Records from a data collection
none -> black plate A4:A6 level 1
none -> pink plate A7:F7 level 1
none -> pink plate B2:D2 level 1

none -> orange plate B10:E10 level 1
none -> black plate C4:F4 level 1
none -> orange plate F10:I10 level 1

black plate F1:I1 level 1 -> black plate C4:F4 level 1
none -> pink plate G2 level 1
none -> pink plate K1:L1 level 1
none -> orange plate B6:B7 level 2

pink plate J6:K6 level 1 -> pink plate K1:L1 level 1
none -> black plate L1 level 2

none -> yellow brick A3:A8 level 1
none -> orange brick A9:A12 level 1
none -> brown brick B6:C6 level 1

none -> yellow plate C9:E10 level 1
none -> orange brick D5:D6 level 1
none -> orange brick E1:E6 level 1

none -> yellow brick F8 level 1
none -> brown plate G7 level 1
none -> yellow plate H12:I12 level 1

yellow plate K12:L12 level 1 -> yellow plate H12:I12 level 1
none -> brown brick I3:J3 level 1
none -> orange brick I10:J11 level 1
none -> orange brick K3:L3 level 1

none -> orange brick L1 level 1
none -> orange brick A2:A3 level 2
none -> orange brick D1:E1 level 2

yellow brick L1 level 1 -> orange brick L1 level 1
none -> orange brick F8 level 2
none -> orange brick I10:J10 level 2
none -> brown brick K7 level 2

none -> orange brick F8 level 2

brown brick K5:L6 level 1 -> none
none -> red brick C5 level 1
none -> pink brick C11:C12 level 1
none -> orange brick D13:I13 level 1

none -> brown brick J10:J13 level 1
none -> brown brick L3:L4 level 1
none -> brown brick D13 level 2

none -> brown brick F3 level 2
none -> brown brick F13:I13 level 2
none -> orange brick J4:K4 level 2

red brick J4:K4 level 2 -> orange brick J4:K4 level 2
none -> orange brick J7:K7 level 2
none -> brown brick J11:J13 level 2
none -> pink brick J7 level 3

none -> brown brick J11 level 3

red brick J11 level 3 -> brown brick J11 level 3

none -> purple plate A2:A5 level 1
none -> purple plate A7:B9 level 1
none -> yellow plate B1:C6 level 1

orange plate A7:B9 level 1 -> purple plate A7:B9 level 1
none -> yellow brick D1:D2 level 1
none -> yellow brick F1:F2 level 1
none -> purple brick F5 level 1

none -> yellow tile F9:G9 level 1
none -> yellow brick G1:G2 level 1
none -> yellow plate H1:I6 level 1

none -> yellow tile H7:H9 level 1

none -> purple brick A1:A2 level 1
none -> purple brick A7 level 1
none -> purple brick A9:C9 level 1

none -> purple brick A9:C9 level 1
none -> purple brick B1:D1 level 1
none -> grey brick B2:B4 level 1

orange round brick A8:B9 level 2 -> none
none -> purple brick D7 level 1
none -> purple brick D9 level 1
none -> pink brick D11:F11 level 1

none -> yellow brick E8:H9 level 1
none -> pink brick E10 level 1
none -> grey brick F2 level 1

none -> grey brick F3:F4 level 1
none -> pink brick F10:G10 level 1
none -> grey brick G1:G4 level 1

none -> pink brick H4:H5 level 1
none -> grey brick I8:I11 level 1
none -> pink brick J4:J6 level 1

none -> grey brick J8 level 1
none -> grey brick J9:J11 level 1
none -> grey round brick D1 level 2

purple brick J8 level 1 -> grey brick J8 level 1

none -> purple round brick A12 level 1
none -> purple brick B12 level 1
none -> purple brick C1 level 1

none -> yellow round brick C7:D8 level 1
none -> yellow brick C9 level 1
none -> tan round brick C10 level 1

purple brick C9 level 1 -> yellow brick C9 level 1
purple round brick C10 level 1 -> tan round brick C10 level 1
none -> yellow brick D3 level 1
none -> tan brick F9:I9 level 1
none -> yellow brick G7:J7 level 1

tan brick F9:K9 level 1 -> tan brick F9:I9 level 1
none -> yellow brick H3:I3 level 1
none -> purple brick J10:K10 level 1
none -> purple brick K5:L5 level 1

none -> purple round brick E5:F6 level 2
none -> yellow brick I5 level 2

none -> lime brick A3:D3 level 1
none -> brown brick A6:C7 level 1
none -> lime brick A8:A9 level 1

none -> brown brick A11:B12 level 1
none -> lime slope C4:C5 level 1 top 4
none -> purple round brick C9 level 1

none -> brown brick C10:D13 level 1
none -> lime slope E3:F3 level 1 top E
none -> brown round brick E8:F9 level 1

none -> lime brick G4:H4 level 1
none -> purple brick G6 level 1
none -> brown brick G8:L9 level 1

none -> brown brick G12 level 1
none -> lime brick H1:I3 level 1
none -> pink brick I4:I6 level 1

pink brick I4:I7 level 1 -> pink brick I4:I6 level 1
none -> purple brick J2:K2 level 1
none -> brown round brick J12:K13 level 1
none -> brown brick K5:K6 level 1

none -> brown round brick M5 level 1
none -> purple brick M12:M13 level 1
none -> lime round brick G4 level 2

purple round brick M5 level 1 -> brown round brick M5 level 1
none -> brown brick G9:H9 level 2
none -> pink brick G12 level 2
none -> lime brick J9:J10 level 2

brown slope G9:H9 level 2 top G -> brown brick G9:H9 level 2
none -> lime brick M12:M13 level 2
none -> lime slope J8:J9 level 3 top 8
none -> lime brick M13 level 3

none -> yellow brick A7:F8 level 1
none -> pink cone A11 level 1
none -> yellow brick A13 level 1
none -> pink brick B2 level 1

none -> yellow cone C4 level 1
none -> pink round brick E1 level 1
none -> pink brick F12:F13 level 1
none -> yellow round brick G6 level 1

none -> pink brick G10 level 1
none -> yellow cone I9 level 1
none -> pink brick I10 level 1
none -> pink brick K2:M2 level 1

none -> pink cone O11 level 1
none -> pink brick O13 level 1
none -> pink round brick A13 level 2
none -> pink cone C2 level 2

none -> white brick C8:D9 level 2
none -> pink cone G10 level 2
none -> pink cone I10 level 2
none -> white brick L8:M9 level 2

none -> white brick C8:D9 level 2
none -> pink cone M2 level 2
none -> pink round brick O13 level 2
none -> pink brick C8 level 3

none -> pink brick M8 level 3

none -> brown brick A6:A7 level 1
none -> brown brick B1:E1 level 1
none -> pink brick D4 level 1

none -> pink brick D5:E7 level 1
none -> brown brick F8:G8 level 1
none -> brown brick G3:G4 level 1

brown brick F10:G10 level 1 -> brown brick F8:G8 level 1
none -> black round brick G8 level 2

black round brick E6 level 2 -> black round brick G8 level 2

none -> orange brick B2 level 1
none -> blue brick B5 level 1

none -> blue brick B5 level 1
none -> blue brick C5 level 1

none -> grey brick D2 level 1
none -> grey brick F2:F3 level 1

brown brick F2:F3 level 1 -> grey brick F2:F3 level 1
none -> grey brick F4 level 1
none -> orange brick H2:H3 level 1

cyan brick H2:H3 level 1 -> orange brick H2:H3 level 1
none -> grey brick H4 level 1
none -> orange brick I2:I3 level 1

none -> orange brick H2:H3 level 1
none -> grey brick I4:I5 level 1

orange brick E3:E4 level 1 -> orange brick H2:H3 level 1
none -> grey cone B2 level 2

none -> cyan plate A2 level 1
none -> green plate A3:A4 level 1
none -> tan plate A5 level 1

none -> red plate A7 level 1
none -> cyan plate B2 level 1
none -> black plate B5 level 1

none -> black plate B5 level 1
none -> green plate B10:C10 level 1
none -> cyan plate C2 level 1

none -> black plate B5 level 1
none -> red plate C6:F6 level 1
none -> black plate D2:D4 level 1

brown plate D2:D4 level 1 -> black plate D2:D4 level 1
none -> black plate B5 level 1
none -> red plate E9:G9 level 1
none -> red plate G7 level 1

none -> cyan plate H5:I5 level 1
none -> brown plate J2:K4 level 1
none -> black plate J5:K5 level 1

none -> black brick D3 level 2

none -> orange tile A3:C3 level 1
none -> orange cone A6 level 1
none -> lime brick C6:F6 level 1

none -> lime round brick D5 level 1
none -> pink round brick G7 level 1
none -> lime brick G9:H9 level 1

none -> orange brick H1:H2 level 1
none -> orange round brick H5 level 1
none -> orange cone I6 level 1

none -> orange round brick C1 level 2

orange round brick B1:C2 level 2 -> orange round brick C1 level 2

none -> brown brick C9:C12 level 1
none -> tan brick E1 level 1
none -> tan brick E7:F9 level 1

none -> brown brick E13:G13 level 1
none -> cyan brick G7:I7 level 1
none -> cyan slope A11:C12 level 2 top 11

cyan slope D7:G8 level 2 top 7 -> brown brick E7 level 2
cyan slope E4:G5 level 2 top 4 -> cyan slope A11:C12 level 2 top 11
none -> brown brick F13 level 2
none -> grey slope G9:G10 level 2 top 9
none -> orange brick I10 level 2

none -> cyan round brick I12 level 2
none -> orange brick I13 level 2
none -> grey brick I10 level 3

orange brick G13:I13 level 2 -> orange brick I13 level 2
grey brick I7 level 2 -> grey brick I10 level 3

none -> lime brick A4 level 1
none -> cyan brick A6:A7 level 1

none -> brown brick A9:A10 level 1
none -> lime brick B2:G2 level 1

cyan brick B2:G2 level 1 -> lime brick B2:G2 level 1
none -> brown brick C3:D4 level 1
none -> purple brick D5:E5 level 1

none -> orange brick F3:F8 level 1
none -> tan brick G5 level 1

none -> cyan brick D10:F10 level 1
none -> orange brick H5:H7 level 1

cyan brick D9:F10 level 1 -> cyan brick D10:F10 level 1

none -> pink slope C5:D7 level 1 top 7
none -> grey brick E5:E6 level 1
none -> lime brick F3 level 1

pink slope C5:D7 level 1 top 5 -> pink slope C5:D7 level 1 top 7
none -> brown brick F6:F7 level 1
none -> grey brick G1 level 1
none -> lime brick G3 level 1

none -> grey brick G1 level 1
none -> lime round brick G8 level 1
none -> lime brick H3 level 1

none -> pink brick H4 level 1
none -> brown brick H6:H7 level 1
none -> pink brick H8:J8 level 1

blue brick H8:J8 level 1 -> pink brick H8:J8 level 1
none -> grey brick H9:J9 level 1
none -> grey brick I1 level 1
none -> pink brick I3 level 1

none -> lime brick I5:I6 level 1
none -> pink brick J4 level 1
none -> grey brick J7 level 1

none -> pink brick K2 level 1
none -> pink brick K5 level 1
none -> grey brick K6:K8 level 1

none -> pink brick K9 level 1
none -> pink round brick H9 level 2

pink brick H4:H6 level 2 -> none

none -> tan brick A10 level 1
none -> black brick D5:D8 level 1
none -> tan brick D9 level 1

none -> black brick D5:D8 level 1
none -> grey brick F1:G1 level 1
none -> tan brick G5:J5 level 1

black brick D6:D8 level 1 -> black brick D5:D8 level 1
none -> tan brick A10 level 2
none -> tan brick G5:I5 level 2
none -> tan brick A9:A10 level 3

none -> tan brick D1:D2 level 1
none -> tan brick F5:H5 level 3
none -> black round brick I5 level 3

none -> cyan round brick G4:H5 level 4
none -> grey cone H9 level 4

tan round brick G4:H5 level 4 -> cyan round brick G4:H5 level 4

§ EXERCISE AIM
The lines above, from the start of the records through the one containing "none -> orange brick L1 level 1", are to be printed exactly, and nothing else is to be included.

§ RESULT FOR THIS EXERCISE
none -> black plate A4:A6 level 1
none -> pink plate A7:F7 level 1
none -> pink plate B2:D2 level 1

none -> orange plate B10:E10 level 1
none -> black plate C4:F4 level 1
none -> orange plate F10:I10 level 1

black plate F1:I1 level 1 -> black plate C4:F4 level 1
none -> pink plate G2 level 1
none -> pink plate K1:L1 level 1
none -> orange plate B6:B7 level 2

pink plate J6:K6 level 1 -> pink plate K1:L1 level 1
none -> black plate L1 level 2

none -> yellow brick A3:A8 level 1
none -> orange brick A9:A12 level 1
none -> brown brick B6:C6 level 1

none -> yellow plate C9:E10 level 1
none -> orange brick D5:D6 level 1
none -> orange brick E1:E6 level 1

none -> yellow brick F8 level 1
none -> brown plate G7 level 1
none -> yellow plate H12:I12 level 1

yellow plate K12:L12 level 1 -> yellow plate H12:I12 level 1
none -> brown brick I3:J3 level 1
none -> orange brick I10:J11 level 1
none -> orange brick K3:L3 level 1

none -> orange brick L1 level 1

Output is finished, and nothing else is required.